__Provided records__:
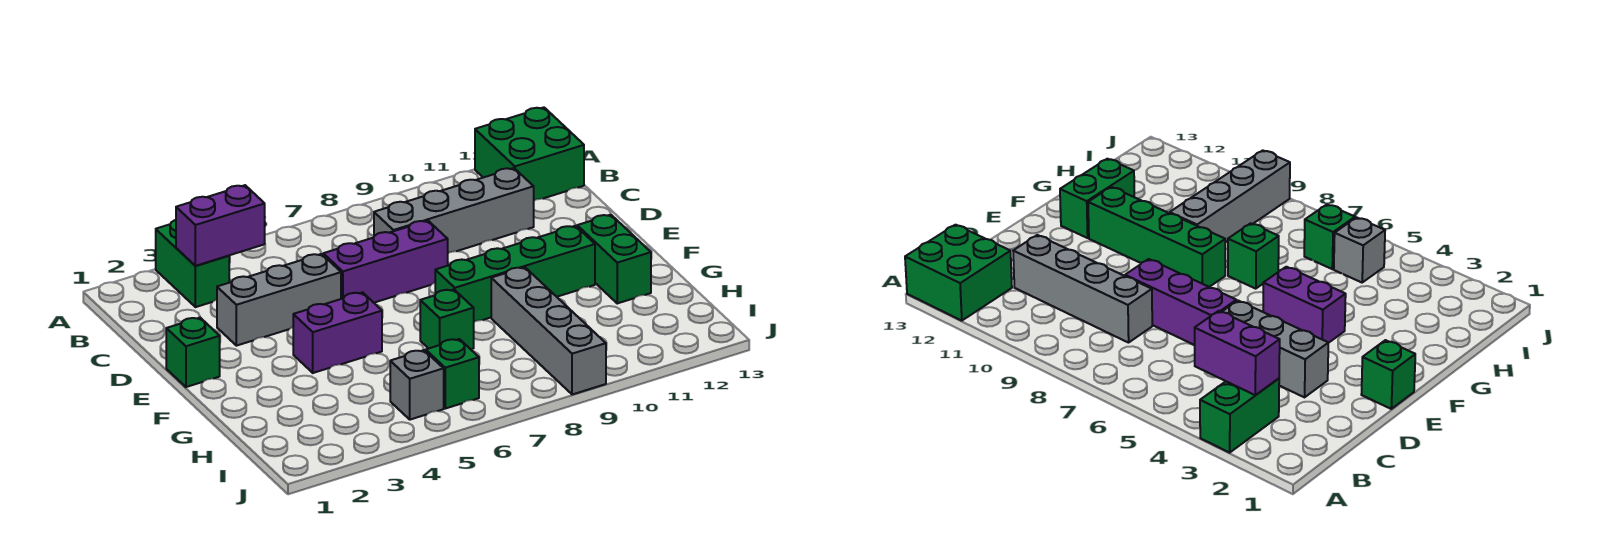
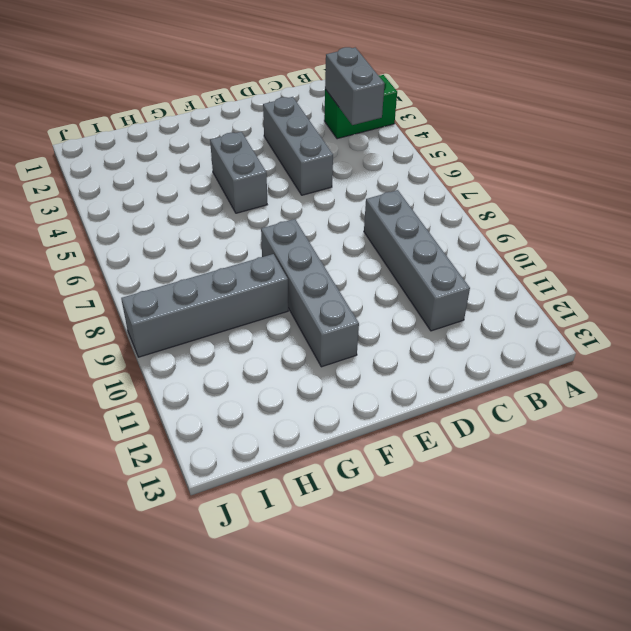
grey brick B3:B4 level 2 -> purple brick B3:B4 level 2
grey brick F4:F5 level 1 -> purple brick F4:F5 level 1
grey brick F8:F11 level 1 -> green brick F8:F11 level 1
none -> green brick A12:B13 level 1
none -> purple brick D6:D8 level 1
none -> green brick E1 level 1

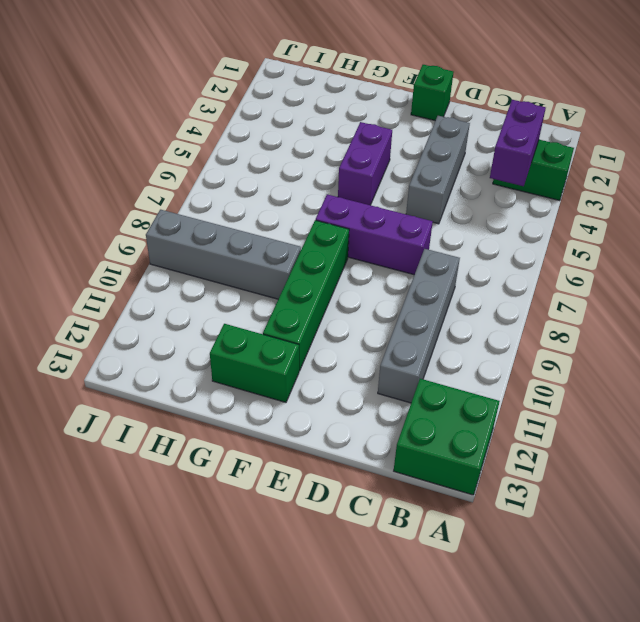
purple brick D7:F7 level 1 -> purple brick D6:D8 level 1
none -> green brick G7 level 1
none -> grey brick I5 level 1
none -> green brick I6 level 1

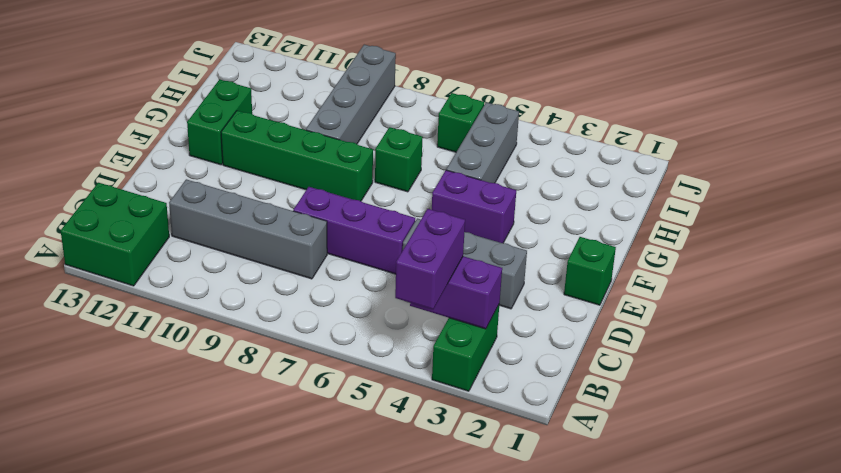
purple brick A4:B4 level 3 -> none
grey brick G5:I5 level 1 -> grey brick I5 level 1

__What to do__:
Would you return the material above exactly, apart from its pictures?

__Result for this exercise__:
grey brick B3:B4 level 2 -> purple brick B3:B4 level 2
grey brick F4:F5 level 1 -> purple brick F4:F5 level 1
grey brick F8:F11 level 1 -> green brick F8:F11 level 1
none -> green brick A12:B13 level 1
none -> purple brick D6:D8 level 1
none -> green brick E1 level 1

purple brick D7:F7 level 1 -> purple brick D6:D8 level 1
none -> green brick G7 level 1
none -> grey brick I5 level 1
none -> green brick I6 level 1

purple brick A4:B4 level 3 -> none
grey brick G5:I5 level 1 -> grey brick I5 level 1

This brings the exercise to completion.